# What this task involves:
What must be written out is each line from the one holding "blue boat: 3 -> 2" through the end of the records, word for word, minus any pictures.

• • • •

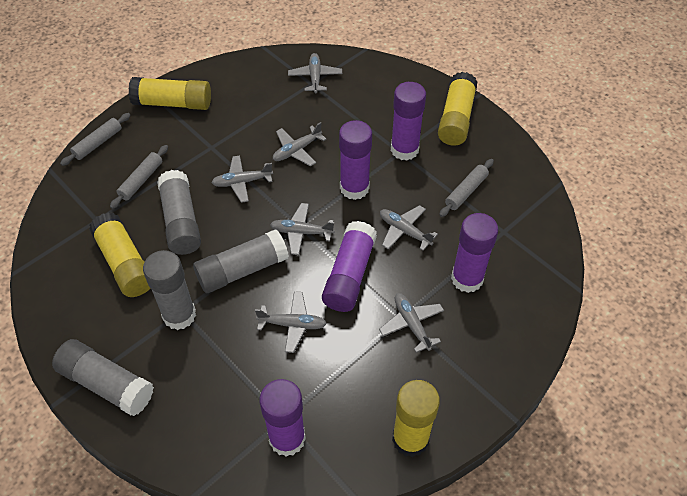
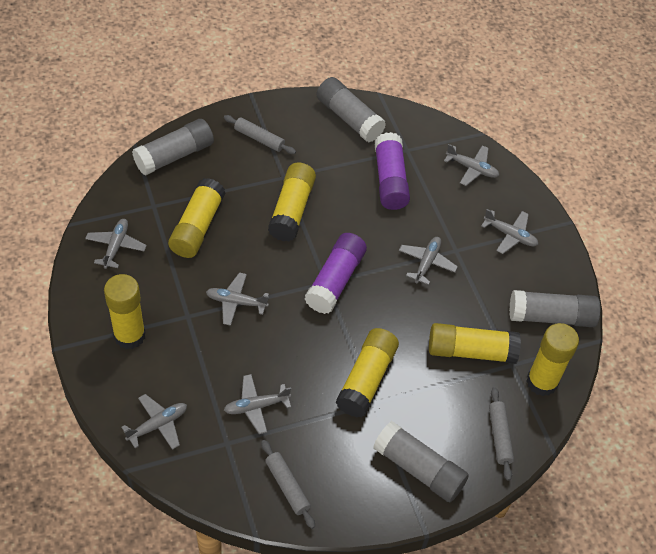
purple glue stick: 5 -> 2
yellow glue stick: 4 -> 6

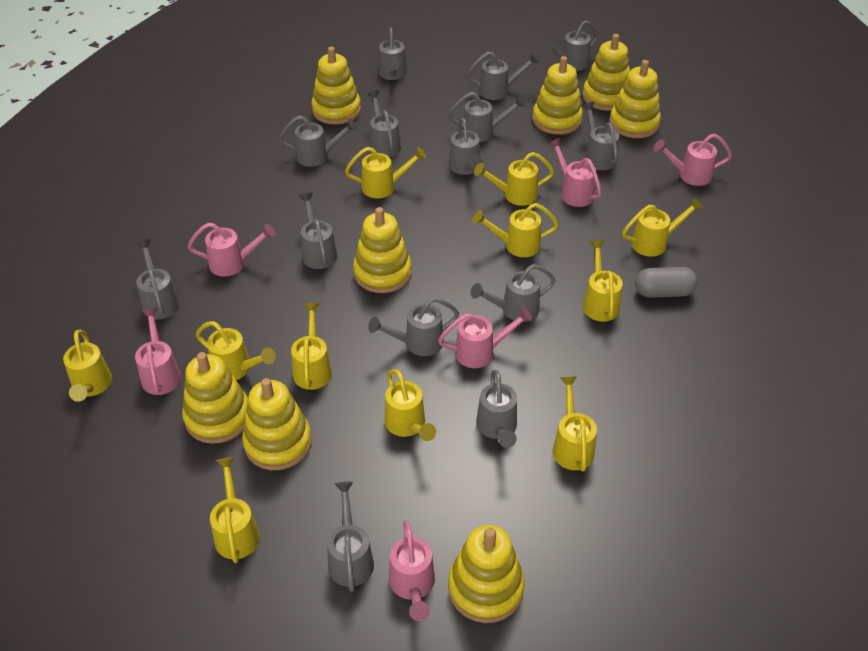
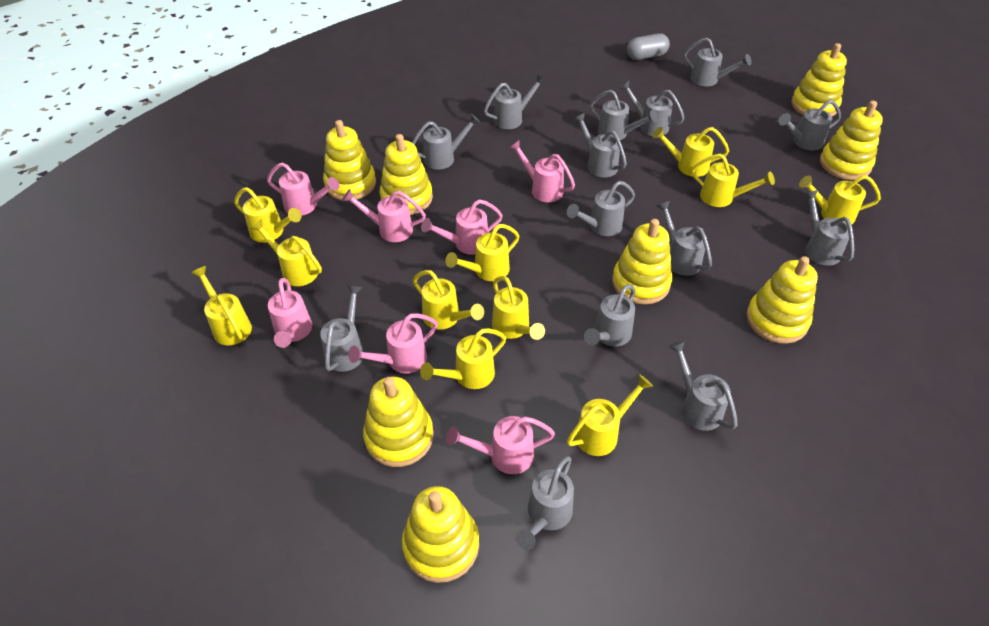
pink watering can: 6 -> 7

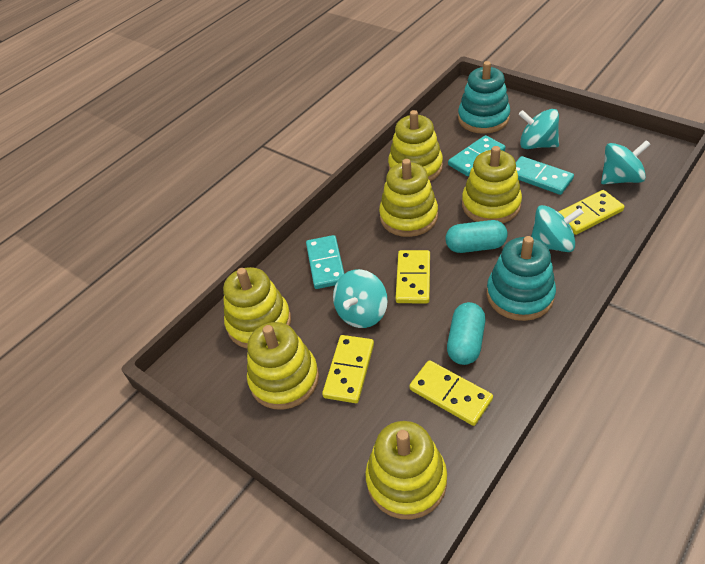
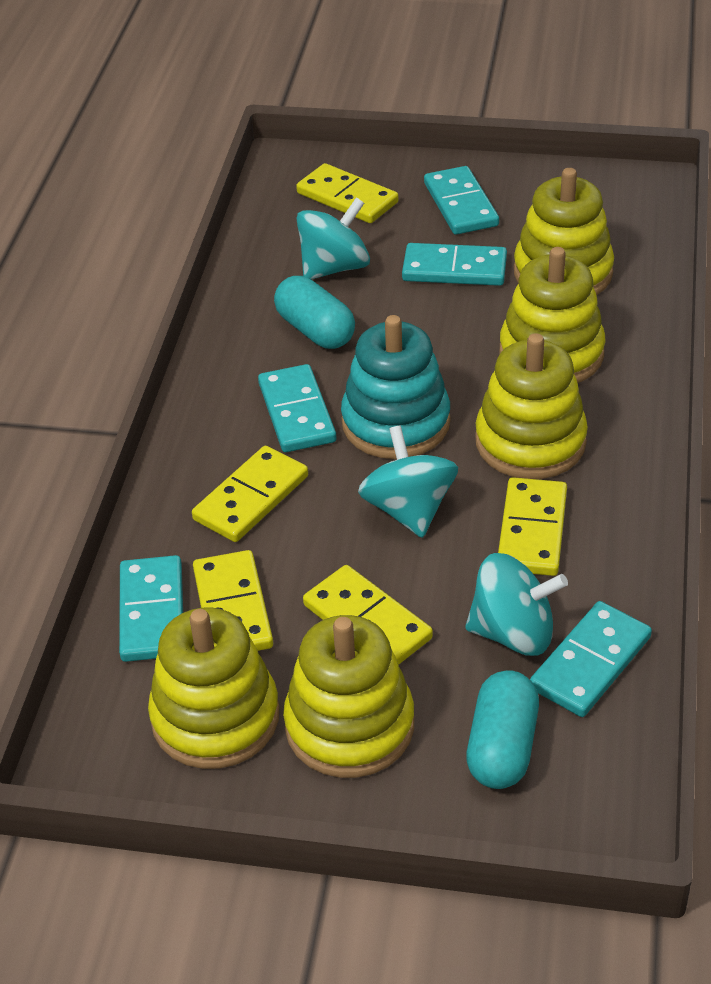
turquoise domino: 3 -> 5
turquoise spinning top: 4 -> 3
turquoise stacking toy: 2 -> 1
yellow domino: 4 -> 5
yellow stacking toy: 6 -> 5

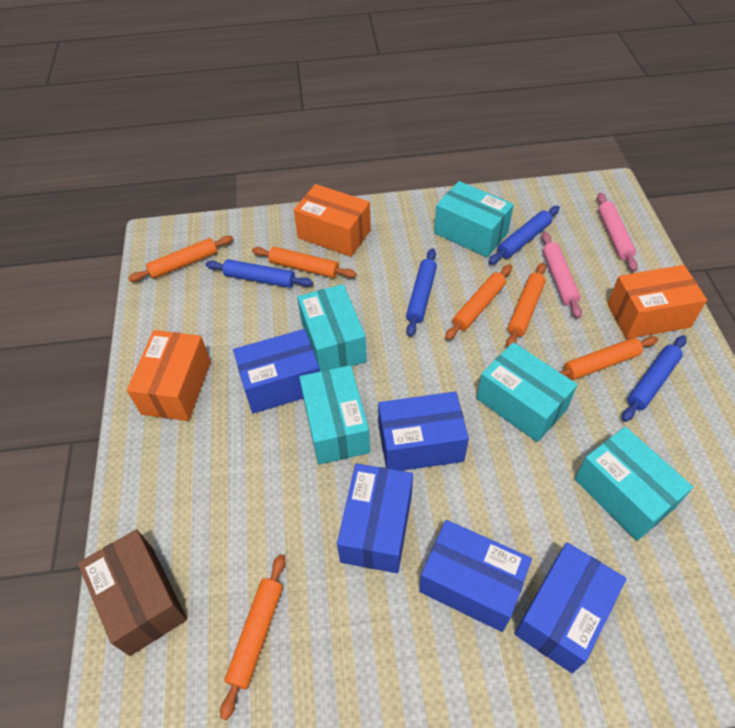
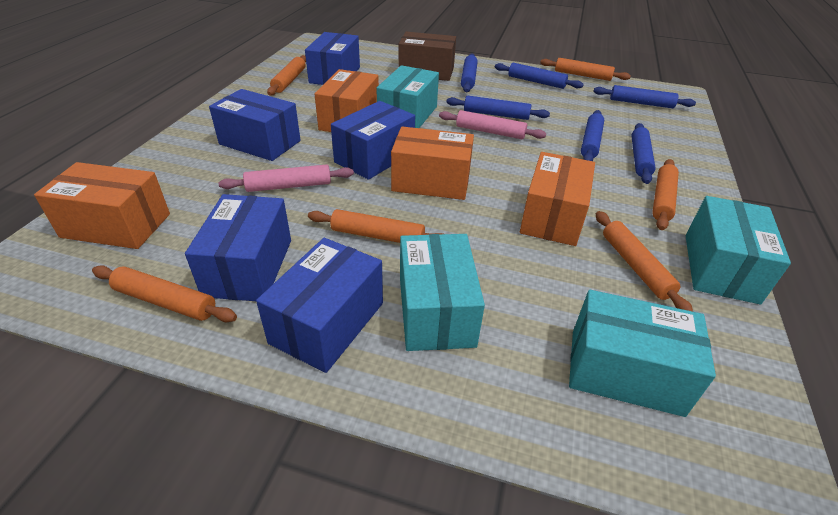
blue rolling pin: 4 -> 6
orange box: 3 -> 4
turquoise box: 5 -> 4

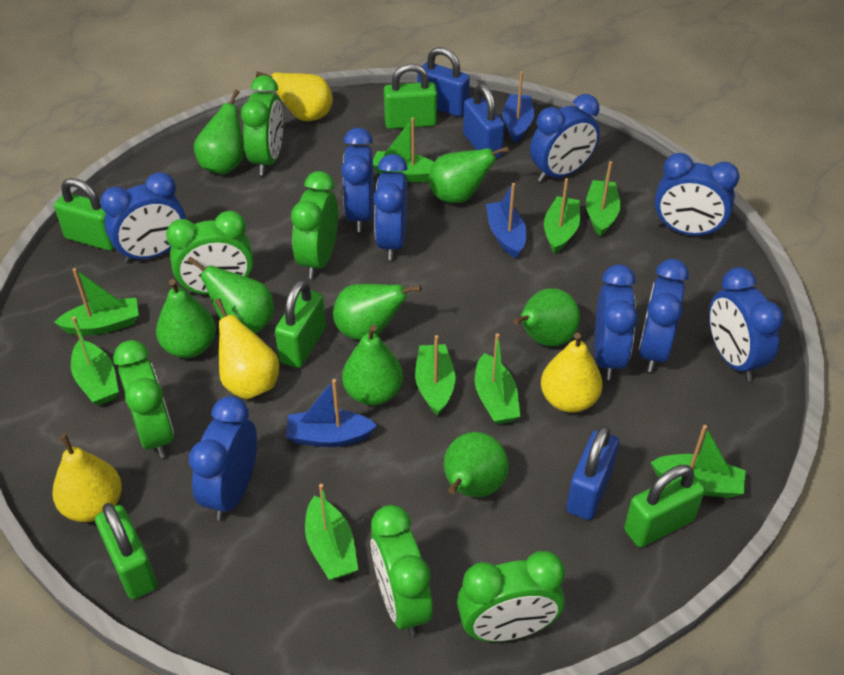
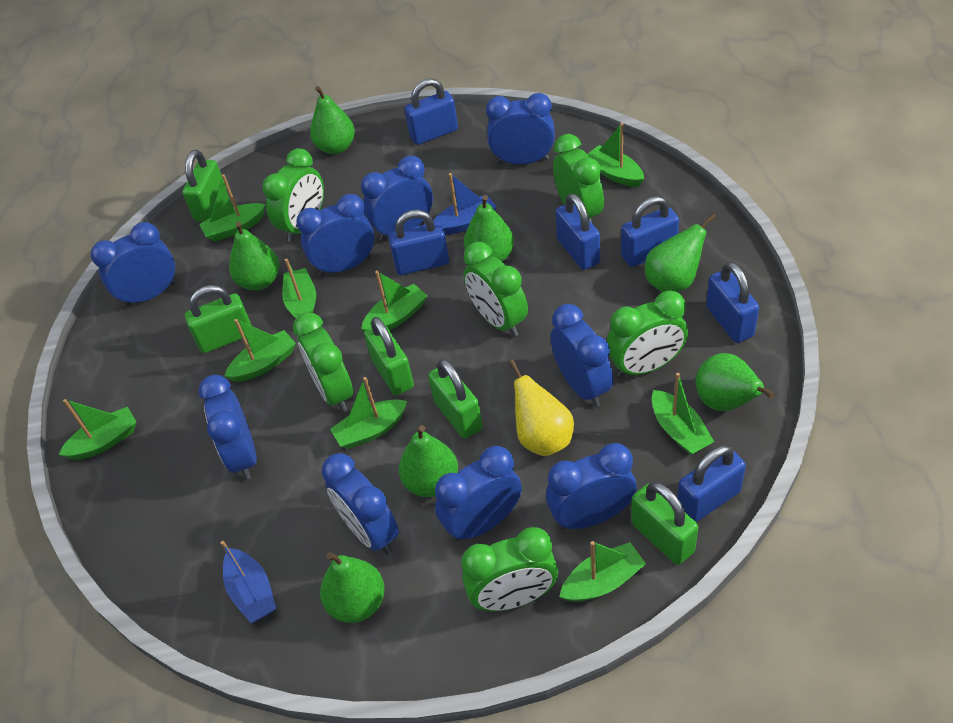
blue boat: 3 -> 2
blue padlock: 3 -> 6
green pear: 8 -> 7
yellow pear: 4 -> 1

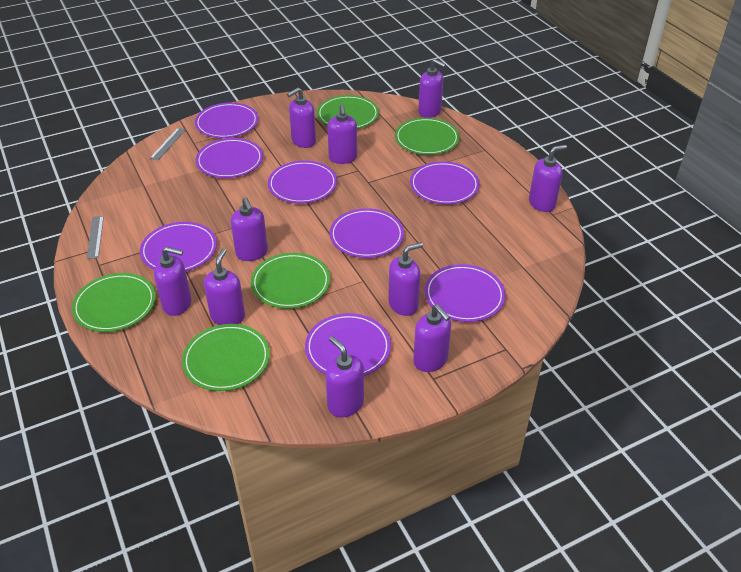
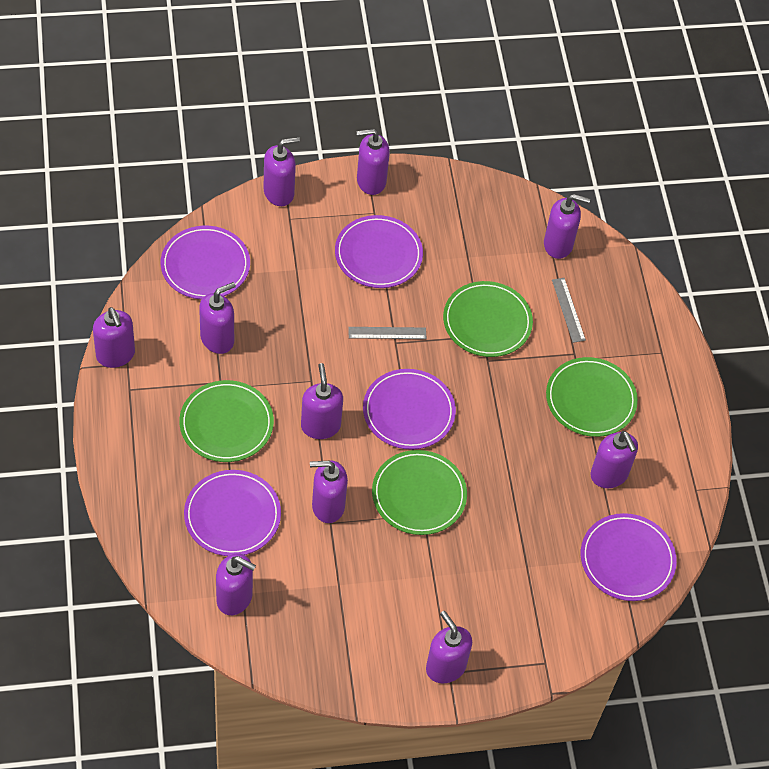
green plate: 5 -> 4
purple plate: 8 -> 5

• • • •

# Written solution:
blue boat: 3 -> 2
blue padlock: 3 -> 6
green pear: 8 -> 7
yellow pear: 4 -> 1

green plate: 5 -> 4
purple plate: 8 -> 5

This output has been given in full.